··· THE DATA

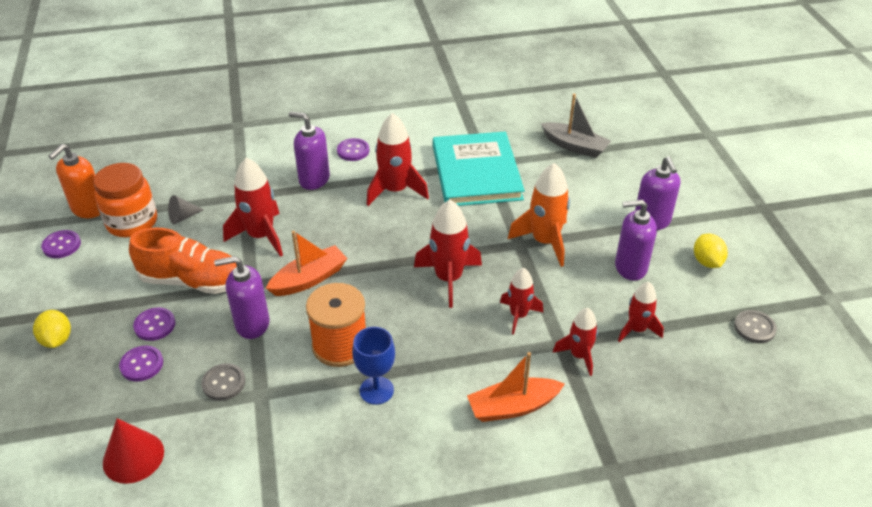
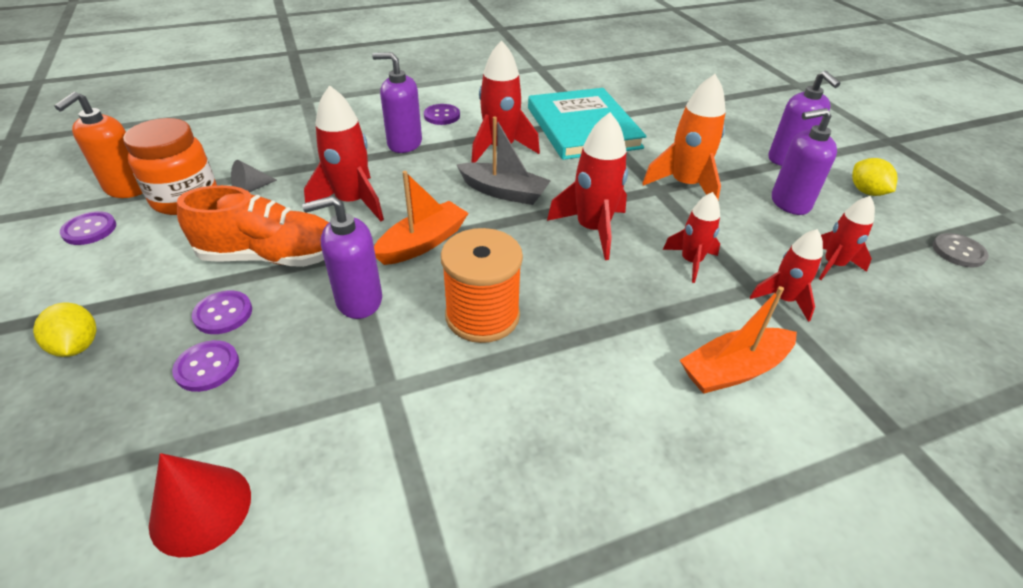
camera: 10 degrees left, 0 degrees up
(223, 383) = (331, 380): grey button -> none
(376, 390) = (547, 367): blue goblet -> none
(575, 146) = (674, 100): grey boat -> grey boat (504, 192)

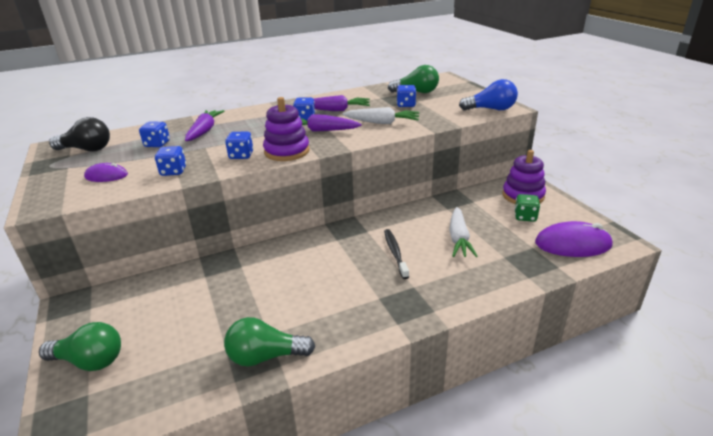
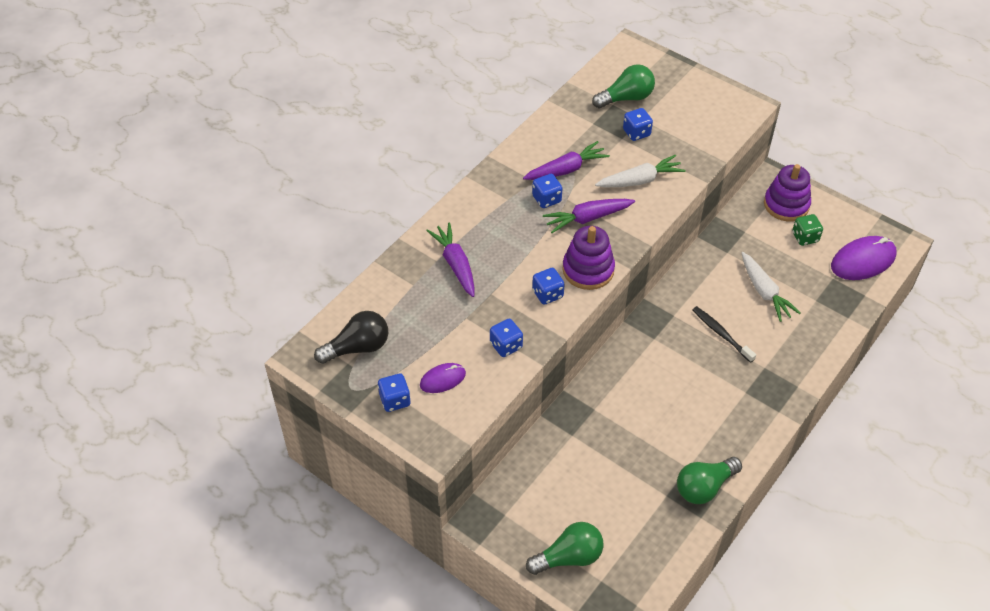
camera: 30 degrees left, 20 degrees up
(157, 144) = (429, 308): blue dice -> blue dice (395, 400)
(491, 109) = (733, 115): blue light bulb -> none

······

** TO DO **
Exactly as written, return every line of the listing, but not the pictures.

** EXERCISE ANSWER **
camera: 10 degrees left, 0 degrees up
(223, 383) = (331, 380): grey button -> none
(376, 390) = (547, 367): blue goblet -> none
(575, 146) = (674, 100): grey boat -> grey boat (504, 192)

camera: 30 degrees left, 20 degrees up
(157, 144) = (429, 308): blue dice -> blue dice (395, 400)
(491, 109) = (733, 115): blue light bulb -> none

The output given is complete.